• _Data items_
----------------

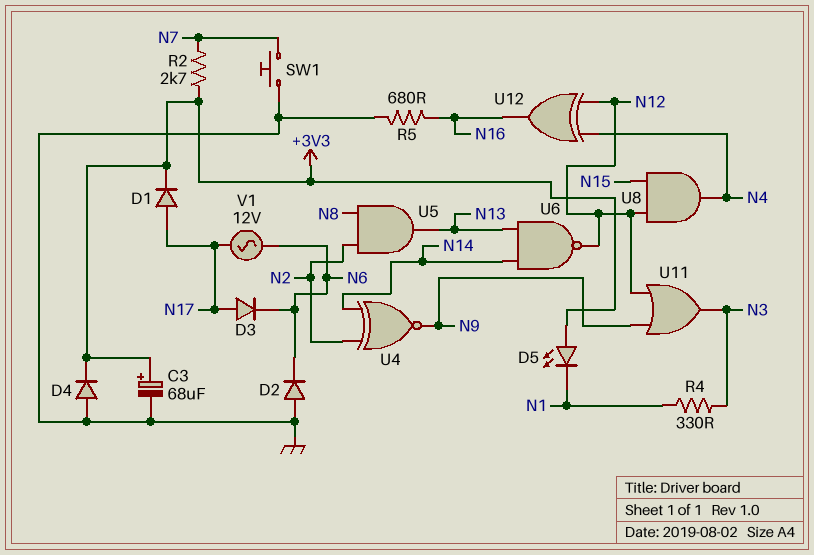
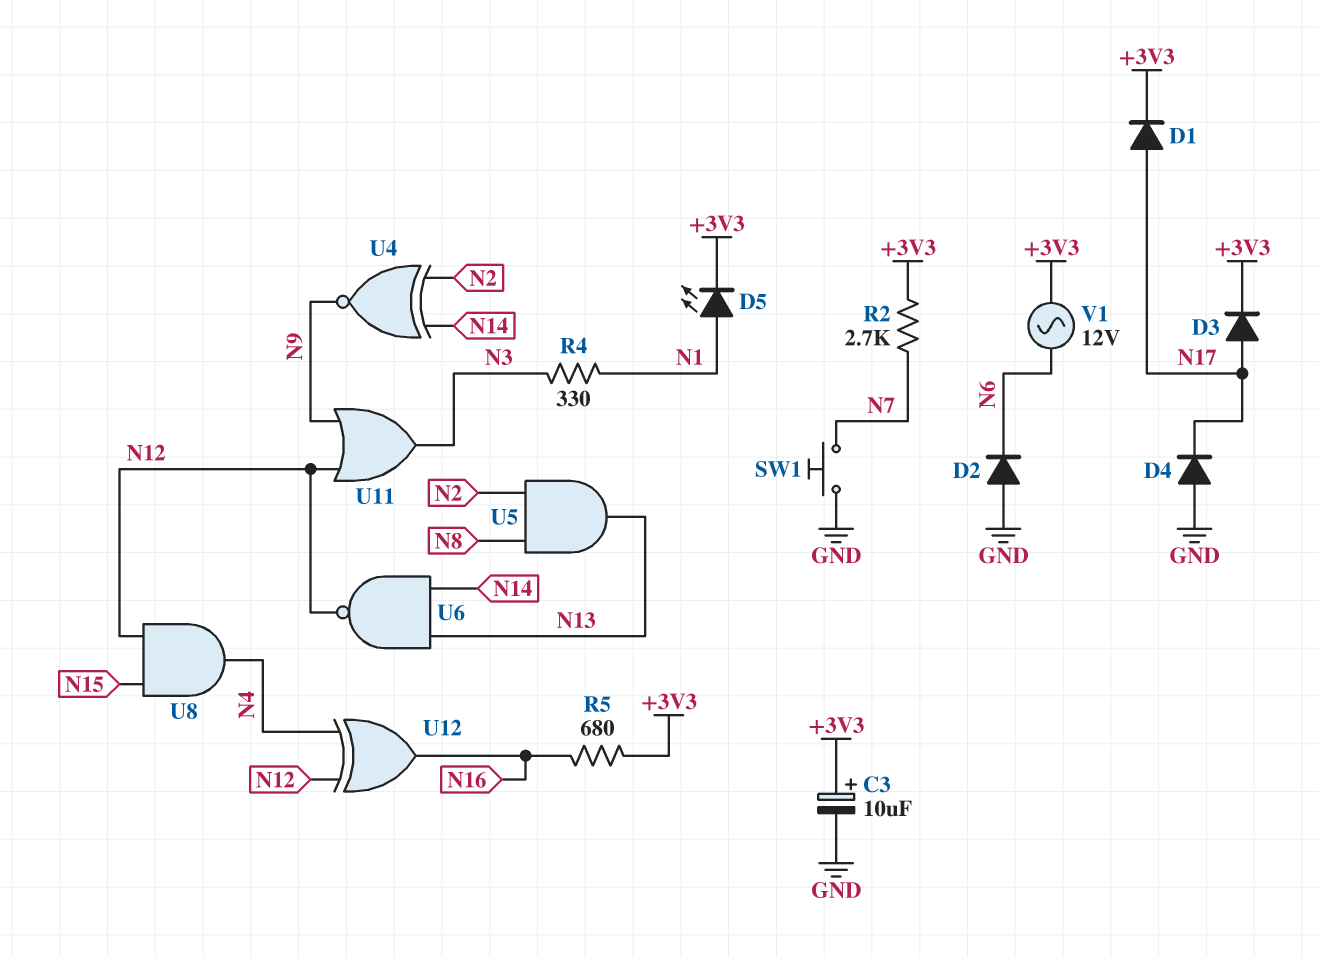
C3: 68uF (plus +3V3, minus GND) -> 10uF (plus +3V3, minus GND)
D3: diode (A N17, K N6) -> diode (A N17, K +3V3)
D4: diode (A GND, K +3V3) -> diode (A GND, K N17)
D5: LED (A +3V3, K N1) -> LED (A N1, K +3V3)
R5: 680 (GND, N16) -> 680 (+3V3, N16)
V1: AC 12V (N6, N17) -> AC 12V (+3V3, N6)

----------------

• _Directions for this task_
Could you output every record above exactly as it appears, without the pictures?

• _Answer space_
C3: 68uF (plus +3V3, minus GND) -> 10uF (plus +3V3, minus GND)
D3: diode (A N17, K N6) -> diode (A N17, K +3V3)
D4: diode (A GND, K +3V3) -> diode (A GND, K N17)
D5: LED (A +3V3, K N1) -> LED (A N1, K +3V3)
R5: 680 (GND, N16) -> 680 (+3V3, N16)
V1: AC 12V (N6, N17) -> AC 12V (+3V3, N6)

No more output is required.